__ABOUT THIS TASK__
Across the listing, the lines that include "goblet" must be tallied and reported as a bare number.

>>>>>

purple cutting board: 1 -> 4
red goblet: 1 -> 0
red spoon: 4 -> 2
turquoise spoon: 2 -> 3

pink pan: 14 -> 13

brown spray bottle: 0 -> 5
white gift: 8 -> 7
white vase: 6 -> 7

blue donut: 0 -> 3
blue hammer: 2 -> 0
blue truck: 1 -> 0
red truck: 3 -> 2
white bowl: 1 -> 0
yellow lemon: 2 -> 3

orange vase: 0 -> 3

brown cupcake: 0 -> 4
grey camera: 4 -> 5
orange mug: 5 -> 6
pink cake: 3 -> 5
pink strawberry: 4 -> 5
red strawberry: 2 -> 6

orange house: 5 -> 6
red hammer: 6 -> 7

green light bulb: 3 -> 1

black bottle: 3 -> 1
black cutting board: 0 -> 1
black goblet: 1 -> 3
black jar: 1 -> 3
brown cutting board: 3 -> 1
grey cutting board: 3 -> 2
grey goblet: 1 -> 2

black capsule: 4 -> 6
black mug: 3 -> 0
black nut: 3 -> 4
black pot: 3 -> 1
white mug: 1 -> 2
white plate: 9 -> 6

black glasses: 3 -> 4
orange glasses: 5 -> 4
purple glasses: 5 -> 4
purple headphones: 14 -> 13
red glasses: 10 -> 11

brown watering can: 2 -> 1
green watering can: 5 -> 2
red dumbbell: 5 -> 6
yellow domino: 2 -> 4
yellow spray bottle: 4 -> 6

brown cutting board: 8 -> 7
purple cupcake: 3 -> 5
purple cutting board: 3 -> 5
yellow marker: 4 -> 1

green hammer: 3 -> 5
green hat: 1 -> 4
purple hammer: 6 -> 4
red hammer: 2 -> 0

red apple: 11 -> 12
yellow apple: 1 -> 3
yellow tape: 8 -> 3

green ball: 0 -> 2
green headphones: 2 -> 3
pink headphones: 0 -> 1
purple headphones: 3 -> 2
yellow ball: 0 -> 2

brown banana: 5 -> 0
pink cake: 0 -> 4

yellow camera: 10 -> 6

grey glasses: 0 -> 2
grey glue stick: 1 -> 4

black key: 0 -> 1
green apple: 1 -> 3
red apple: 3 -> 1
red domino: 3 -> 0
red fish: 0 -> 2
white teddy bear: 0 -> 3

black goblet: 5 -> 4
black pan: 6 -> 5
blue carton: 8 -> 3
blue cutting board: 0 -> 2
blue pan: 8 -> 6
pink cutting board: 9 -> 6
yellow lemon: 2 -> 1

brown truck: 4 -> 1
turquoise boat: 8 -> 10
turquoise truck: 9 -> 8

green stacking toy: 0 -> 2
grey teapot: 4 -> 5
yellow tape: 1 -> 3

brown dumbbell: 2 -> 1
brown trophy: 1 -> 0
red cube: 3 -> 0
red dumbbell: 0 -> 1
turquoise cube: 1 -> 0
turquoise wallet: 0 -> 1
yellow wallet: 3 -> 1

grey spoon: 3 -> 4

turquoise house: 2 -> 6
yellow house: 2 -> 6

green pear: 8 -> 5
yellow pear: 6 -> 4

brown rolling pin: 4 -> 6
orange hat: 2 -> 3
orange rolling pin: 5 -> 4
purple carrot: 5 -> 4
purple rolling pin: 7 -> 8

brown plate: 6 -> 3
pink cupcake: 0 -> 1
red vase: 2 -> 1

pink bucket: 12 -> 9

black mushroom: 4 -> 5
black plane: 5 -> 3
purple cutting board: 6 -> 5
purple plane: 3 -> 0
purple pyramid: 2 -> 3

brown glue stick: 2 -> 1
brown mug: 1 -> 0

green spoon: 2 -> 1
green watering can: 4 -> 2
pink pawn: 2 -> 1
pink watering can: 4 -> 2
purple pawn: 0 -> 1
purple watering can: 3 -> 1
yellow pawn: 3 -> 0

<<<<<

__THE ANSWER__
4